((

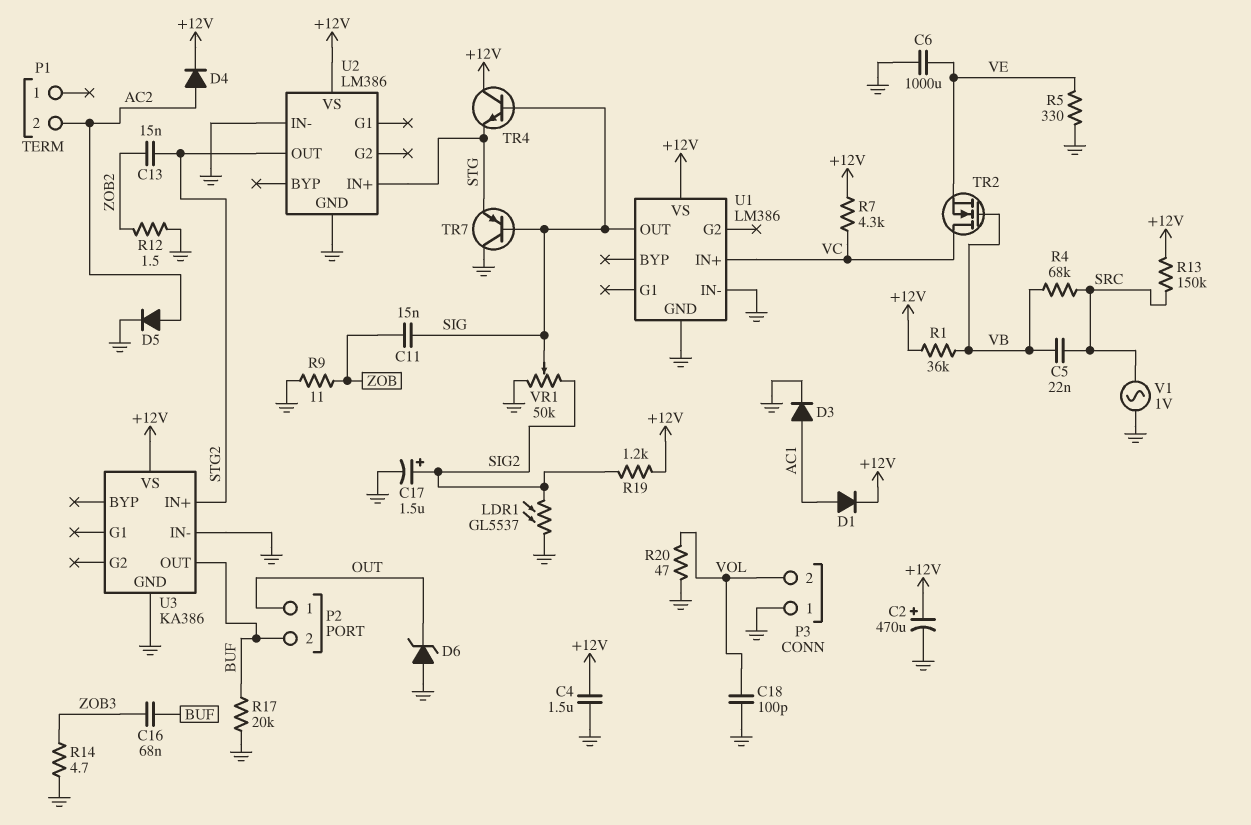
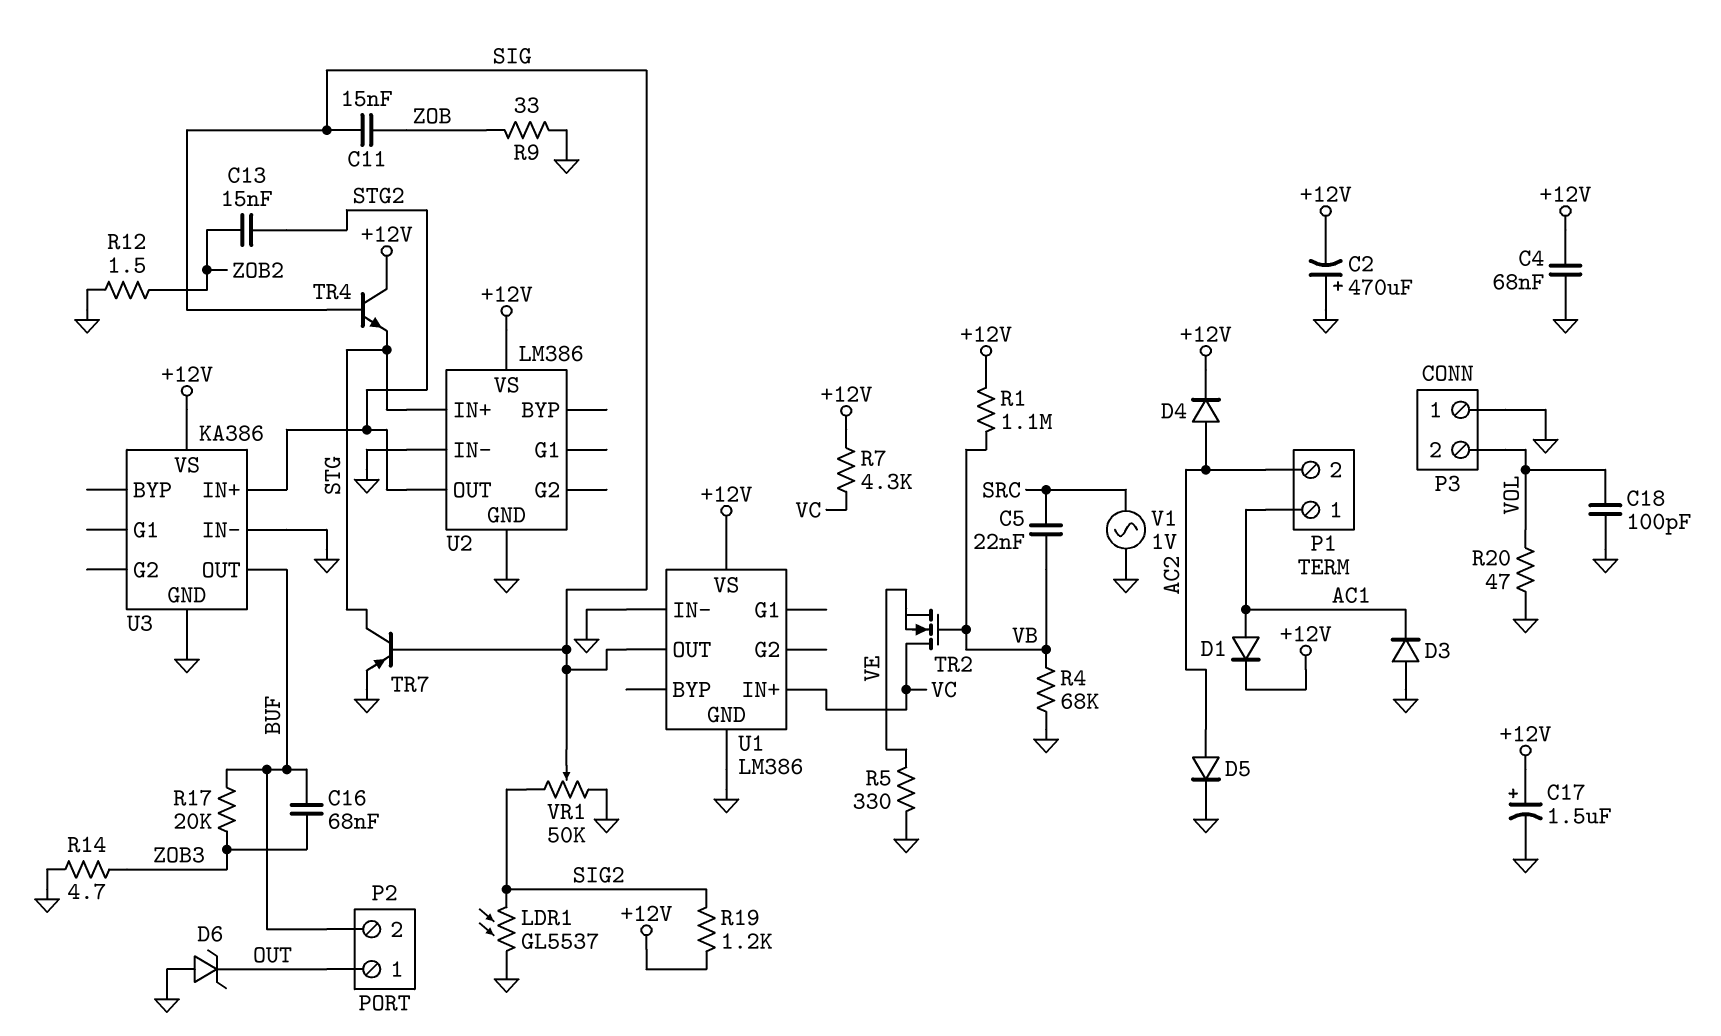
C2: 470uF (plus +12V, minus GND) -> 470uF (plus GND, minus +12V)
C4: 1.5uF (+12V, GND) -> 68nF (+12V, GND)
C6: 1000uF (GND, VE) -> none
C17: 1.5uF (plus SIG2, minus GND) -> 1.5uF (plus +12V, minus GND)
D3: diode (A AC1, K GND) -> diode (A GND, K AC1)
P1 pin 1: none -> AC1
R1: 36k (+12V, VB) -> 1.1M (+12V, VB)
R4: 68k (SRC, VB) -> 68k (GND, VB)
R9: 11 (GND, ZOB) -> 33 (GND, ZOB)
R13: 150k (+12V, SRC) -> none
R17: 20k (BUF, GND) -> 20k (BUF, ZOB3)
TR7: PNP (B SIG, C GND, E STG) -> PNP (B SIG, C STG, E GND)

))

Exercise requirements =>
Nothing but the lines from the one with "P1 pin 1: none -> AC1" through the last line of the records above should be retyped, and those word for word.

Your solution =>
P1 pin 1: none -> AC1
R1: 36k (+12V, VB) -> 1.1M (+12V, VB)
R4: 68k (SRC, VB) -> 68k (GND, VB)
R9: 11 (GND, ZOB) -> 33 (GND, ZOB)
R13: 150k (+12V, SRC) -> none
R17: 20k (BUF, GND) -> 20k (BUF, ZOB3)
TR7: PNP (B SIG, C GND, E STG) -> PNP (B SIG, C STG, E GND)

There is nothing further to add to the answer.